EXTRACTED ENTRIES
[Start of Attachment]
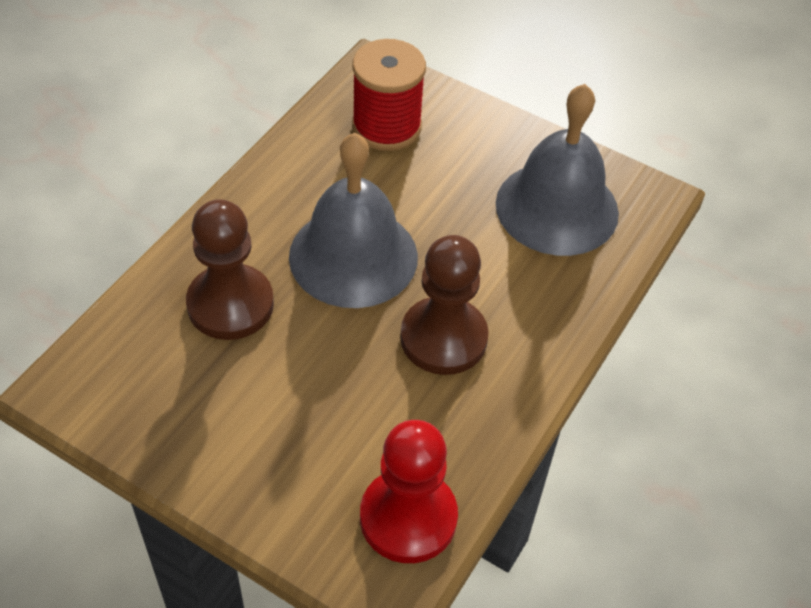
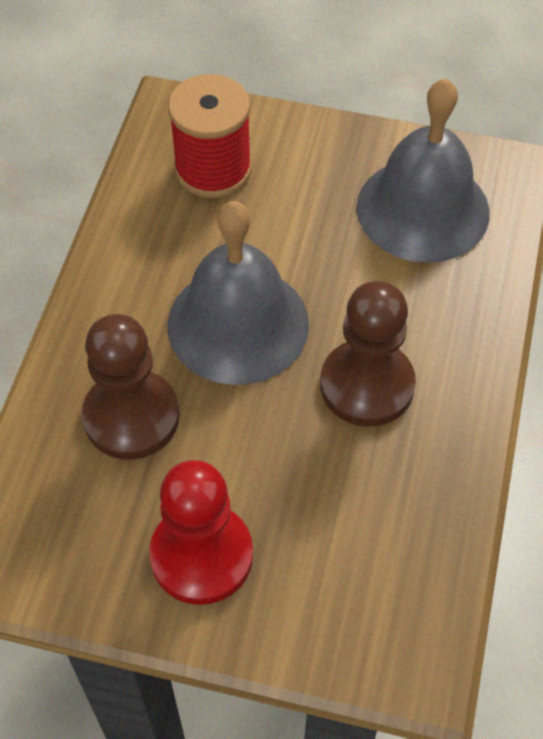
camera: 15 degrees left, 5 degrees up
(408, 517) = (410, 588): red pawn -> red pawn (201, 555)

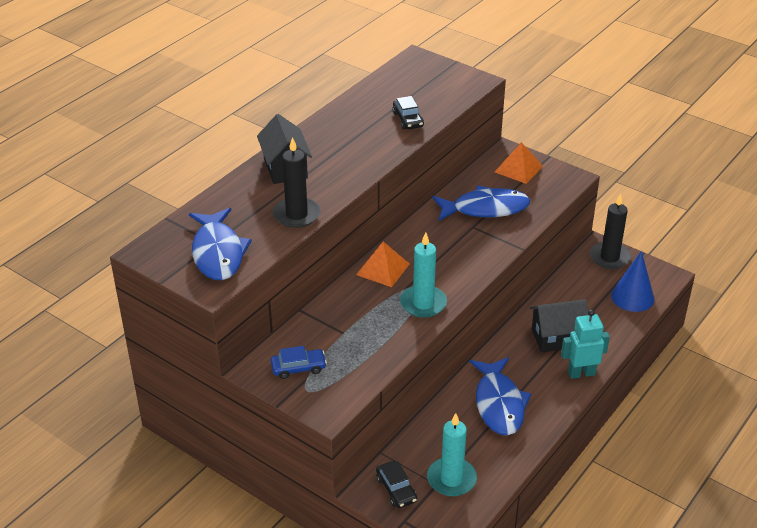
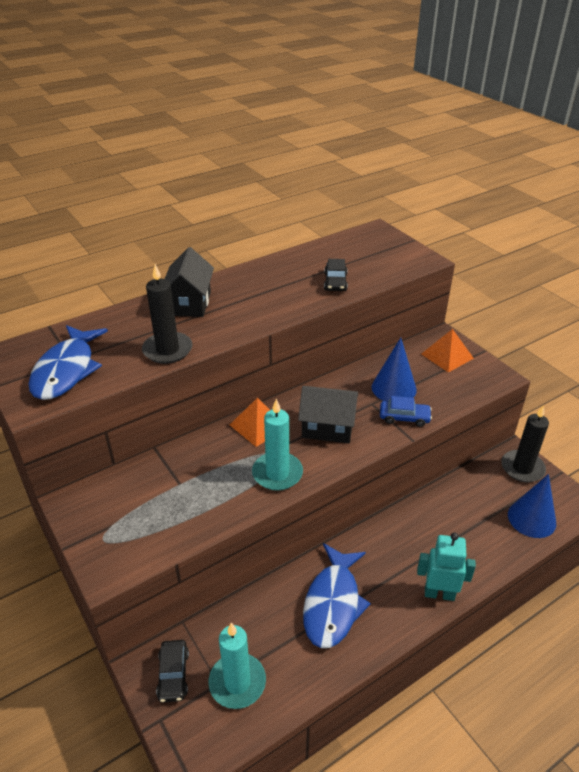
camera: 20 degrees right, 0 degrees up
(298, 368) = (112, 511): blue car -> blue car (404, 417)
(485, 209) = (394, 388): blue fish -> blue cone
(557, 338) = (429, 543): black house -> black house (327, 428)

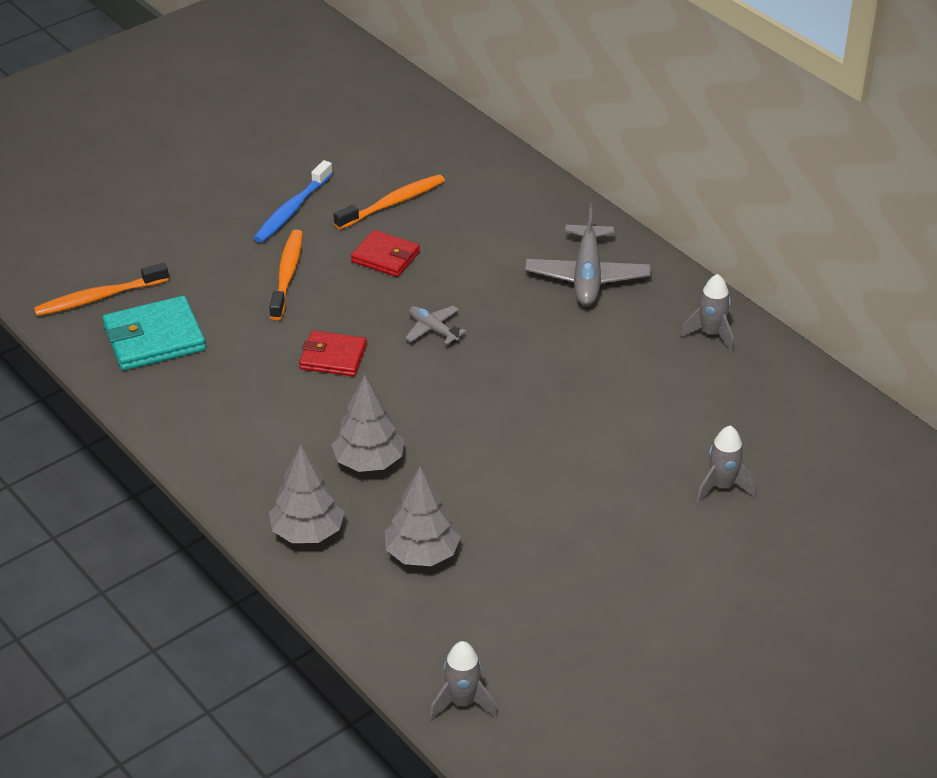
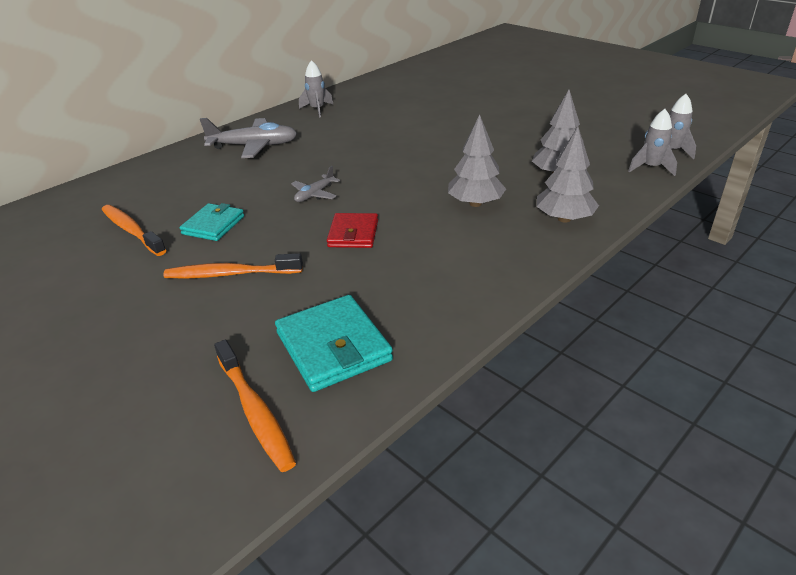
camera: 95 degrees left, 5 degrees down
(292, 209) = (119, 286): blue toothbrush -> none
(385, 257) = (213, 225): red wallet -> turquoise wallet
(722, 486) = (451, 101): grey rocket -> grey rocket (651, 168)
[End of Attachment]
[Start of Attachment]
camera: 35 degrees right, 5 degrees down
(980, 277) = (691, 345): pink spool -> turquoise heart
[End of Attachment]
Start at the line above containing "camera: 15 degrees left, 5 degrees up" and stop at the line containing "(722, 486) = (451, 101): grey": print those lines and everything between them exactly, but not the pictures.

camera: 15 degrees left, 5 degrees up
(408, 517) = (410, 588): red pawn -> red pawn (201, 555)

camera: 20 degrees right, 0 degrees up
(298, 368) = (112, 511): blue car -> blue car (404, 417)
(485, 209) = (394, 388): blue fish -> blue cone
(557, 338) = (429, 543): black house -> black house (327, 428)

camera: 95 degrees left, 5 degrees down
(292, 209) = (119, 286): blue toothbrush -> none
(385, 257) = (213, 225): red wallet -> turquoise wallet
(722, 486) = (451, 101): grey rocket -> grey rocket (651, 168)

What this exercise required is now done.